Segment Start: PROVIDED RECORDS

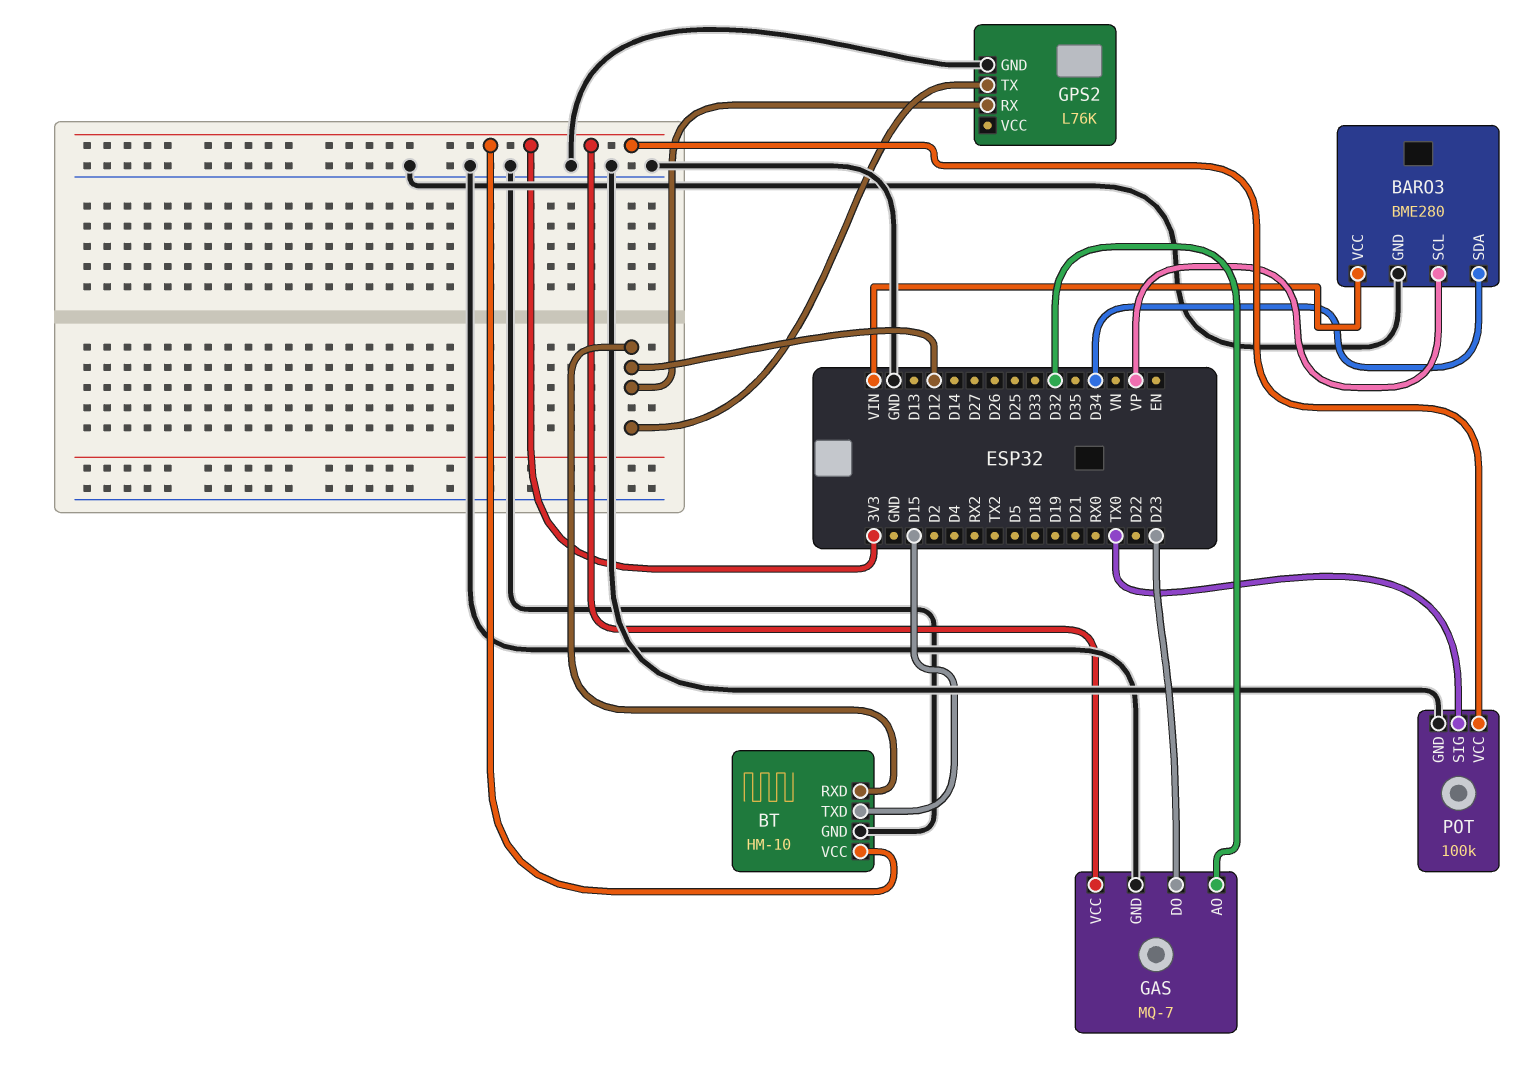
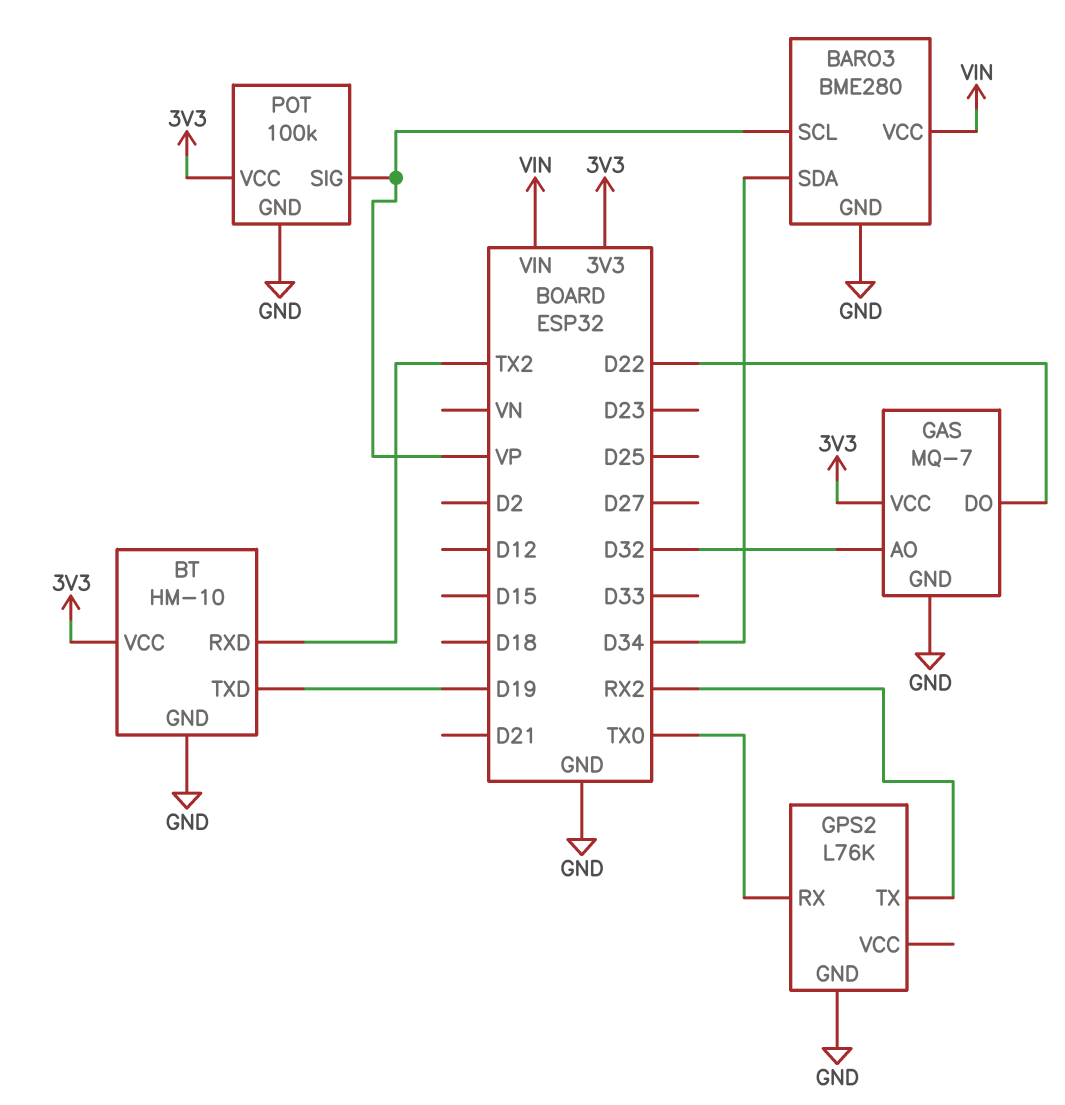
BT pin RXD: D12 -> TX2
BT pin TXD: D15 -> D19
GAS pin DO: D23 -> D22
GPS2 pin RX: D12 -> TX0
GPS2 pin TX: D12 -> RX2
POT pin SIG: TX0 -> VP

Segment End: PROVIDED RECORDS
Segment Start: PROVIDED RECORDS

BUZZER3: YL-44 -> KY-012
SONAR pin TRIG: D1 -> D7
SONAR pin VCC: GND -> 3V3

Segment End: PROVIDED RECORDS

YOUR TASK
Lines to set down from above: the line with "GPS2 pin RX: D12 -> TX0", the line with "POT pin SIG: TX0 -> VP", and every line between, each exactly as written.

REPLY TO THE TASK
GPS2 pin RX: D12 -> TX0
GPS2 pin TX: D12 -> RX2
POT pin SIG: TX0 -> VP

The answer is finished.